WORK ITEM:
Instruction for the entries that follow: retype exactly the lines from the line with "none -> red cone G4 level 1" to the line with "none -> brown brick A9:F9 level 1", both included, and omit all others.

Scene change data:
>>>>
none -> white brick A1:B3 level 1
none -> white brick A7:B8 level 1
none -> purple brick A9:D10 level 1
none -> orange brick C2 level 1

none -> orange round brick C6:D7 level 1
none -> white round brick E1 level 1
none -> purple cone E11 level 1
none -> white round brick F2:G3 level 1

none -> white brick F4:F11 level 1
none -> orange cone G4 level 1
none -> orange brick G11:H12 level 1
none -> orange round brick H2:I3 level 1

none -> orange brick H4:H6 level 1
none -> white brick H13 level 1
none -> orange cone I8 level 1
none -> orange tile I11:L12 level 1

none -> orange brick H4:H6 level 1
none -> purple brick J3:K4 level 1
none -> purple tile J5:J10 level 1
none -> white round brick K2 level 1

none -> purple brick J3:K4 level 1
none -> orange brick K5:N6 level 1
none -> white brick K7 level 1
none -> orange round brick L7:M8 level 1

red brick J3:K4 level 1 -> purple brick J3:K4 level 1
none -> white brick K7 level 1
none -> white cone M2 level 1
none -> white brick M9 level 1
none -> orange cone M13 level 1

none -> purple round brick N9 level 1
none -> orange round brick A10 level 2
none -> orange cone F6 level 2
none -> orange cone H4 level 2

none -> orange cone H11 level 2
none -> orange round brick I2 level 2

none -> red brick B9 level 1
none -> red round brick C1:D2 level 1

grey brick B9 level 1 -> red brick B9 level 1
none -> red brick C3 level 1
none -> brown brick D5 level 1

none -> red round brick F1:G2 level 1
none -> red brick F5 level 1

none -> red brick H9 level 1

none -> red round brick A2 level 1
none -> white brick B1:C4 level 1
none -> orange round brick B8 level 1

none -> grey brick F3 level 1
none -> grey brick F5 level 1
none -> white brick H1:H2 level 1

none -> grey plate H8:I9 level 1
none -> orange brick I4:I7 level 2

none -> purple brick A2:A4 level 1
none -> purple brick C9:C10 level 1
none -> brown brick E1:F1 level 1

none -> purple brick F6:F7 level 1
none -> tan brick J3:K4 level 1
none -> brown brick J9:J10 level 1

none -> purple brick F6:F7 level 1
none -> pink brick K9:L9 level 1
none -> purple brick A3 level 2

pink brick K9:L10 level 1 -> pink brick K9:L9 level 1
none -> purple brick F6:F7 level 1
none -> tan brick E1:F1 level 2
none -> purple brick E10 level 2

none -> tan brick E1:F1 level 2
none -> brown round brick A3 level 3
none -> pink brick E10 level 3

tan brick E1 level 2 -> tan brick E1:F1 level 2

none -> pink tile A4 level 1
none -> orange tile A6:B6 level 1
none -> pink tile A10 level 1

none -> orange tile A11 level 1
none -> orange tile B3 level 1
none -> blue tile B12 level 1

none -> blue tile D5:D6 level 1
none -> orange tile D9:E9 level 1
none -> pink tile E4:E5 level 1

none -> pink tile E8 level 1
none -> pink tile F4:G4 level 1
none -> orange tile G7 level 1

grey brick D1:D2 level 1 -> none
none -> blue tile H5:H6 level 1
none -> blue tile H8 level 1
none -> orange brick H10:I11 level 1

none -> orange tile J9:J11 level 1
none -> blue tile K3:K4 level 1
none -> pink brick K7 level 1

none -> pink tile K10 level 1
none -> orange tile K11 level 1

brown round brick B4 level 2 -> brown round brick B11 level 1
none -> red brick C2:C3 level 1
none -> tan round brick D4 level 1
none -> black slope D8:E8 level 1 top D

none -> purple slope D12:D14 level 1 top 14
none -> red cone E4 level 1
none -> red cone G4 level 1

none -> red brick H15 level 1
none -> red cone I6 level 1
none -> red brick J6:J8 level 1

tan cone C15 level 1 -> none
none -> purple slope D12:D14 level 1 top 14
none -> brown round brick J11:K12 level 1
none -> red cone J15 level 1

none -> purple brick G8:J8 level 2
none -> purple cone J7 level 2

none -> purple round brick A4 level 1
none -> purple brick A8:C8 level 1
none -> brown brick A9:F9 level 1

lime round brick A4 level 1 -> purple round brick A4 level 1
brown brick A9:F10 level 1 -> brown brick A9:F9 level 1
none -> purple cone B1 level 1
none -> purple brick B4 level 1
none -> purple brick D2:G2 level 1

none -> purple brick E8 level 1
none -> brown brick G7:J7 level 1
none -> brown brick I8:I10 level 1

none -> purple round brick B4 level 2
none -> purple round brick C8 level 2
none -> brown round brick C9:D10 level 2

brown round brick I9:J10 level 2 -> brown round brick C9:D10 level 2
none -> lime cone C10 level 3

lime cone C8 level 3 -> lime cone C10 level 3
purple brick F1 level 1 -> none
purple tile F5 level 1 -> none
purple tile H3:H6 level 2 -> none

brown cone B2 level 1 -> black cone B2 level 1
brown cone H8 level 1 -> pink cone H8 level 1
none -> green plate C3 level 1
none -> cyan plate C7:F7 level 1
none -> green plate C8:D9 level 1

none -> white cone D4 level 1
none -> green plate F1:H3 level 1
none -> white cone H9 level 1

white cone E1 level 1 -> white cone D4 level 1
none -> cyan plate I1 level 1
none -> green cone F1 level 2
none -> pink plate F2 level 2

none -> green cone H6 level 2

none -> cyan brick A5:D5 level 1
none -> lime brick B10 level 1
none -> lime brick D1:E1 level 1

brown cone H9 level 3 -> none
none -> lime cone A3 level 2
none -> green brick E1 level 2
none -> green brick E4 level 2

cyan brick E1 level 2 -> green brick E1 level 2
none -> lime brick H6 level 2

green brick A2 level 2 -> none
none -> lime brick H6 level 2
<<<<
TASK RESULT:
none -> red cone G4 level 1

none -> red brick H15 level 1
none -> red cone I6 level 1
none -> red brick J6:J8 level 1

tan cone C15 level 1 -> none
none -> purple slope D12:D14 level 1 top 14
none -> brown round brick J11:K12 level 1
none -> red cone J15 level 1

none -> purple brick G8:J8 level 2
none -> purple cone J7 level 2

none -> purple round brick A4 level 1
none -> purple brick A8:C8 level 1
none -> brown brick A9:F9 level 1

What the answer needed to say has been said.